**Work order**
The result should be every line in the data below that carries the string "moved".

**Source material**
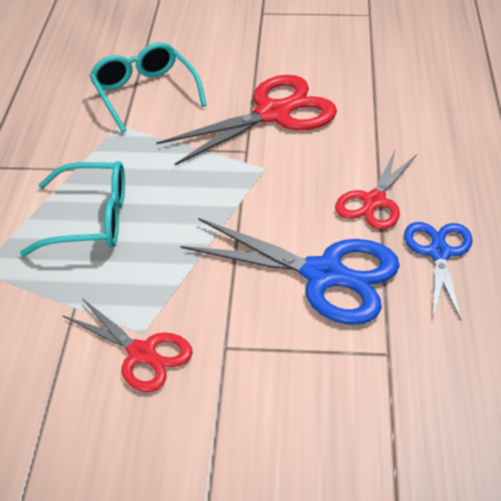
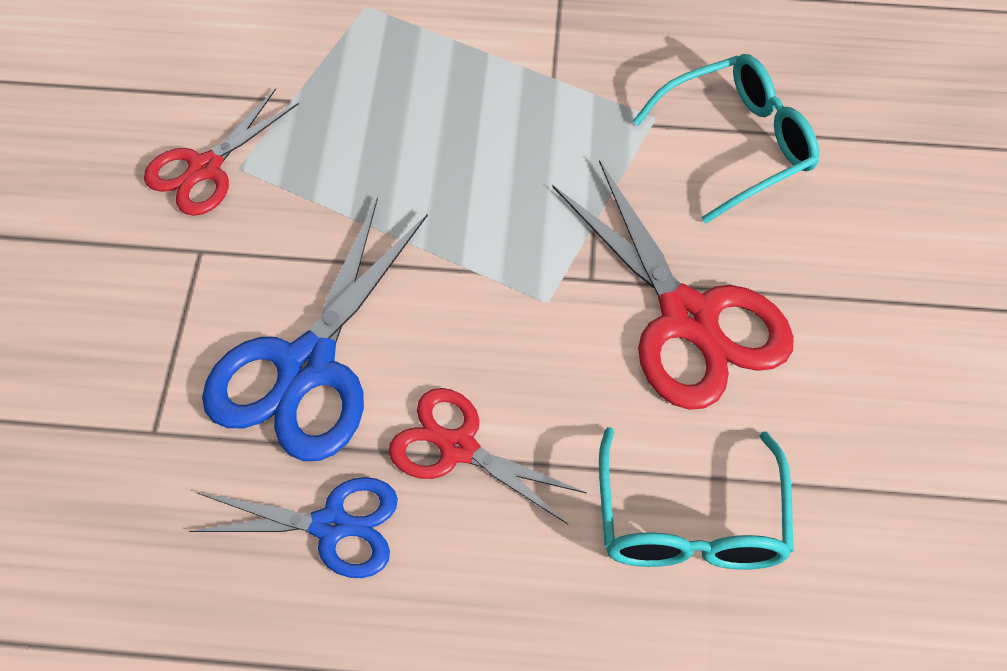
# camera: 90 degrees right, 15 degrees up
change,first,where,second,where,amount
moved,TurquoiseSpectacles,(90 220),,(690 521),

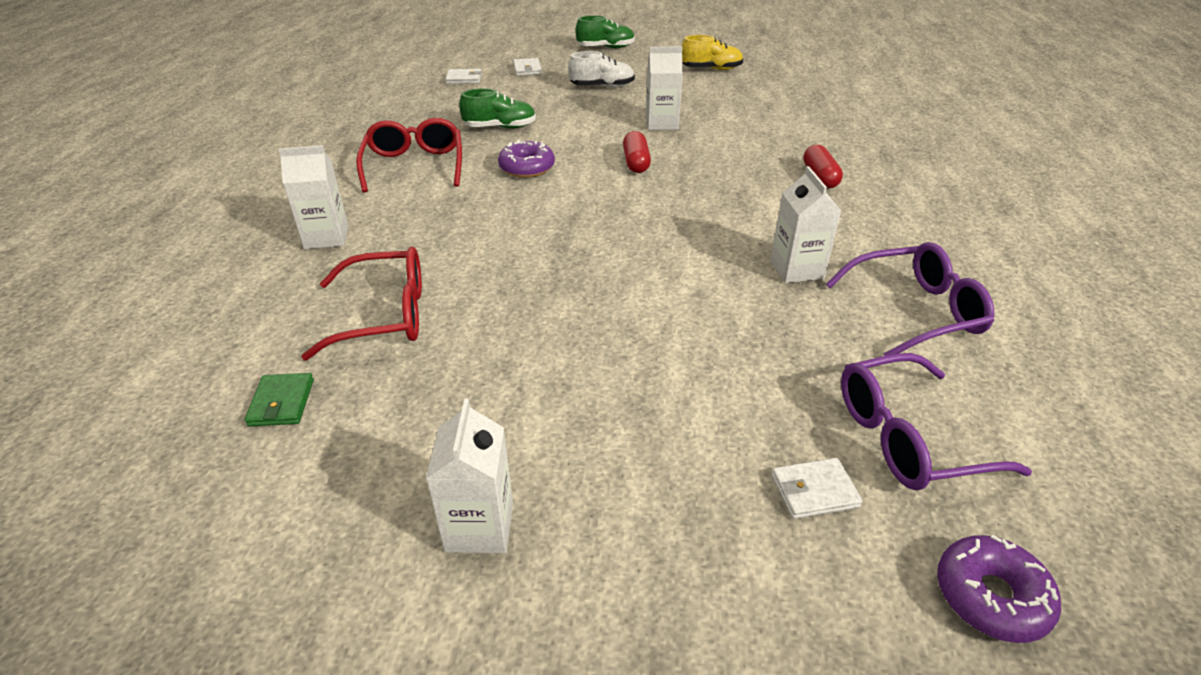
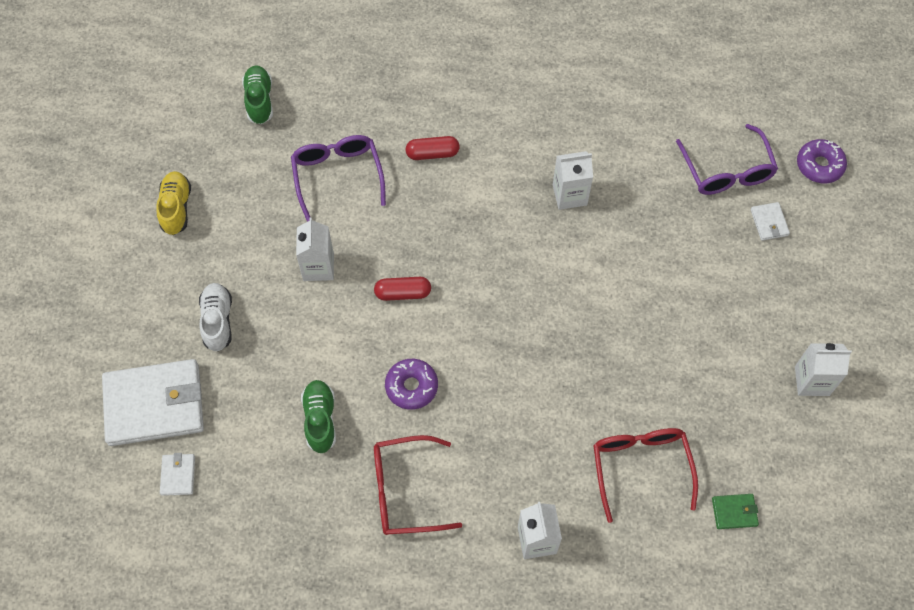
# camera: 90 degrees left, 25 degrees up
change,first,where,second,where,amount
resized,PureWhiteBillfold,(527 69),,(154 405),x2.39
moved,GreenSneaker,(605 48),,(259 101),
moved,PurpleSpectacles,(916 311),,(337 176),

**Expected answer**
moved,TurquoiseSpectacles,(90 220),,(690 521),
moved,GreenSneaker,(605 48),,(259 101),
moved,PurpleSpectacles,(916 311),,(337 176),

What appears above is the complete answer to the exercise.